++++ MATERIAL FOR THE TASK

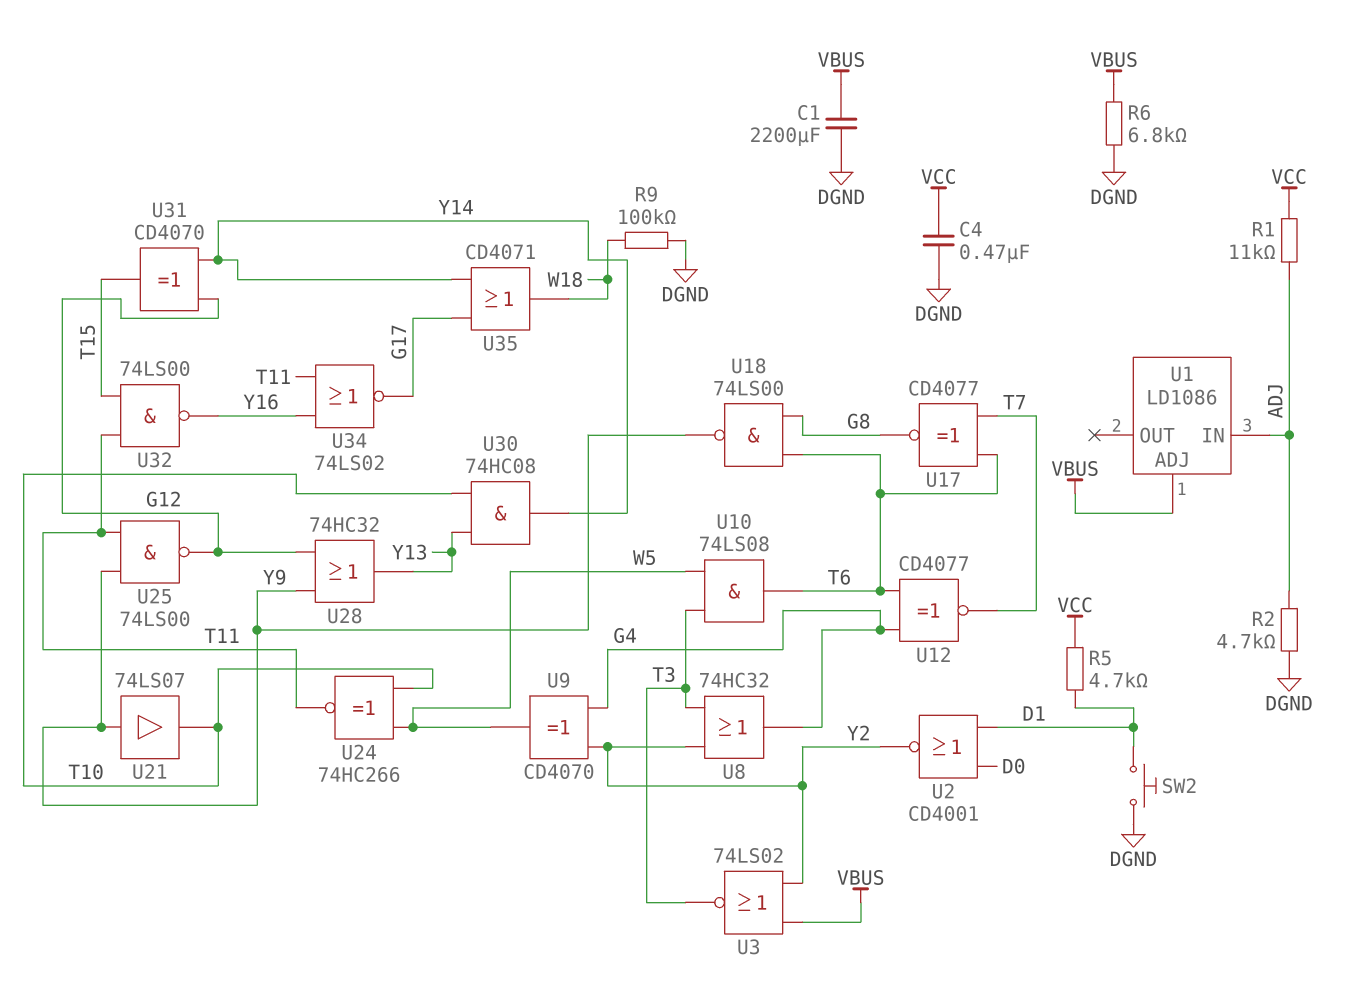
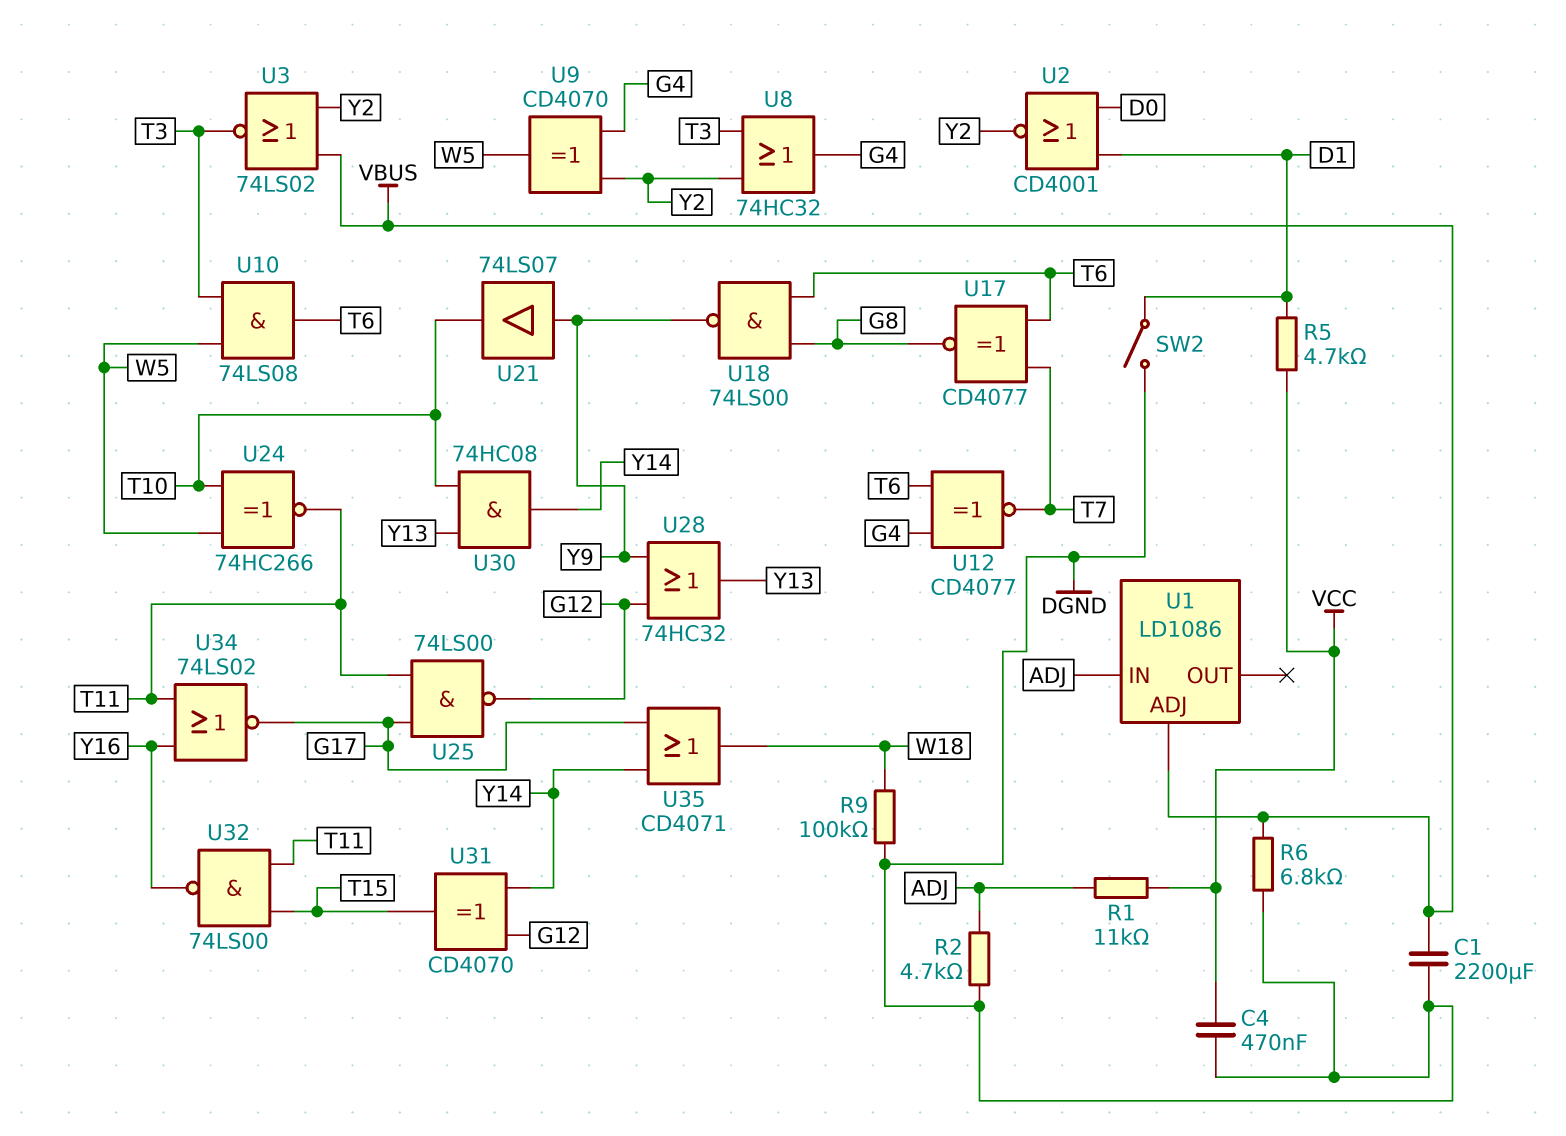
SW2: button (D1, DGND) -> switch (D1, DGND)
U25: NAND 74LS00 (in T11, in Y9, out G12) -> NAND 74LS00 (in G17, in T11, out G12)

++++++++
++++ MATERIAL FOR THE TASK

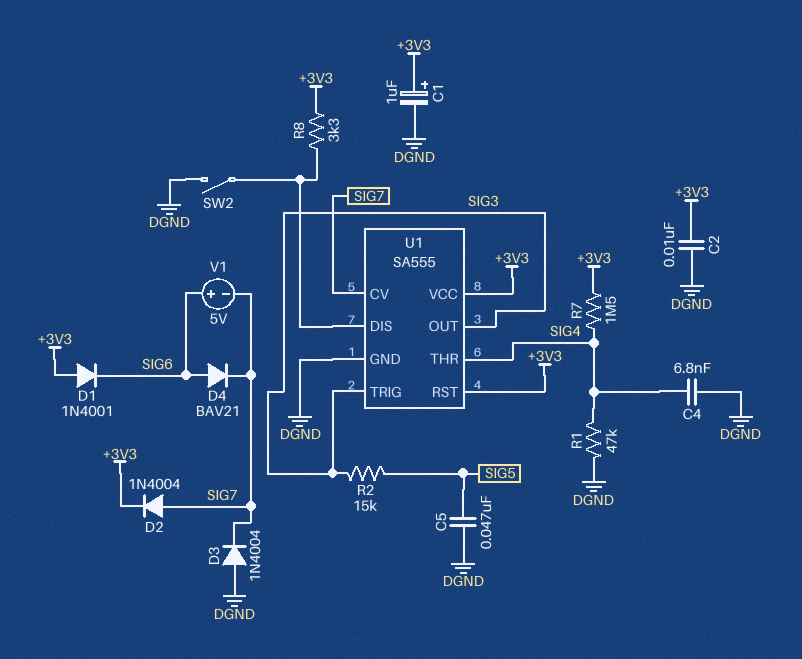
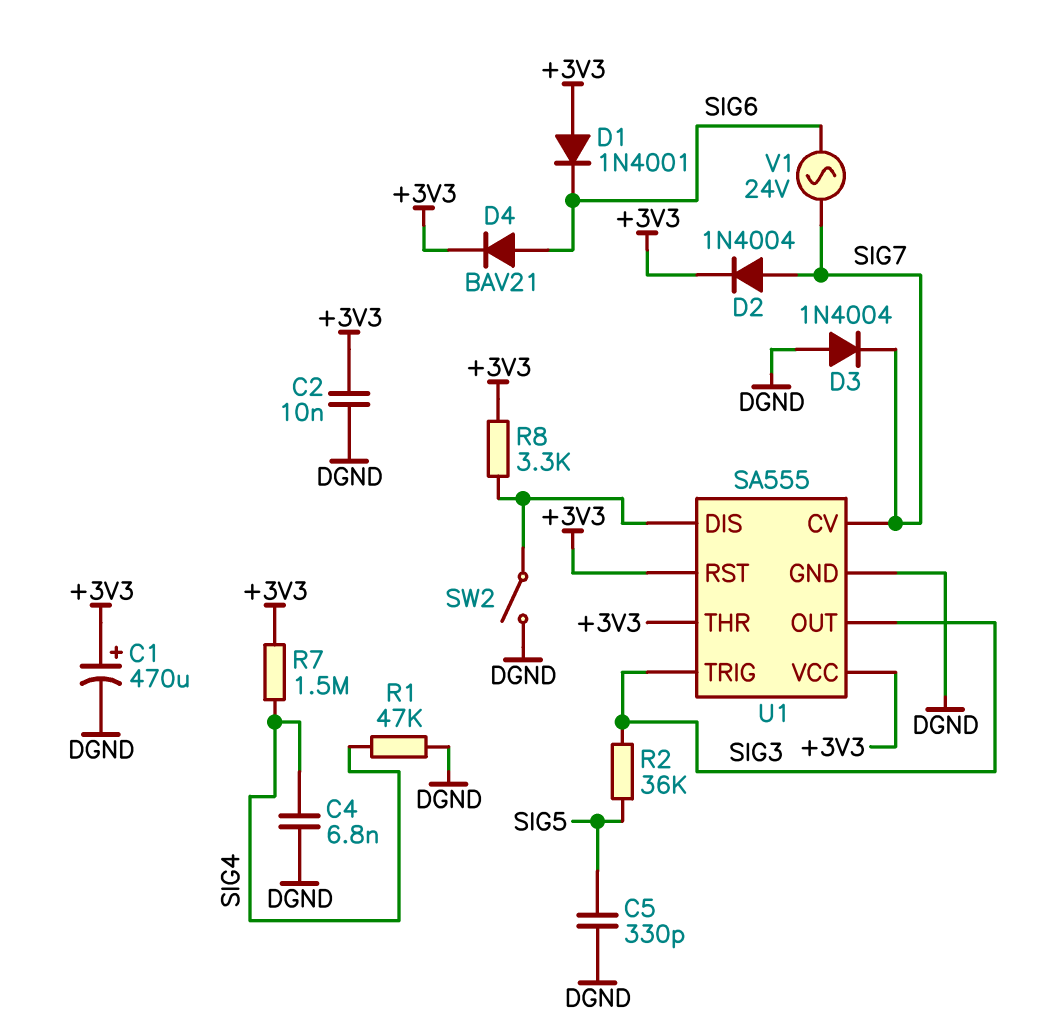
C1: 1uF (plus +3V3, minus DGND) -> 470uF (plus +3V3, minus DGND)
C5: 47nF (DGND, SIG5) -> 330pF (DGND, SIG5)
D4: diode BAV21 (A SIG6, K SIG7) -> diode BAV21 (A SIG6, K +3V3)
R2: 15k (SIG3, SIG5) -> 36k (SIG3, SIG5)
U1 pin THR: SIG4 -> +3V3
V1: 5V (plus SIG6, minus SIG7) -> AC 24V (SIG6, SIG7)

++++++++

### WHAT THE EXERCISE ASKS
Set down again, word for word, the stretch of records from the line with "U1 pin THR: SIG4 -> +3V3" to the line with "V1: 5V (plus", both of those lines included.

### FINAL ANSWER
U1 pin THR: SIG4 -> +3V3
V1: 5V (plus SIG6, minus SIG7) -> AC 24V (SIG6, SIG7)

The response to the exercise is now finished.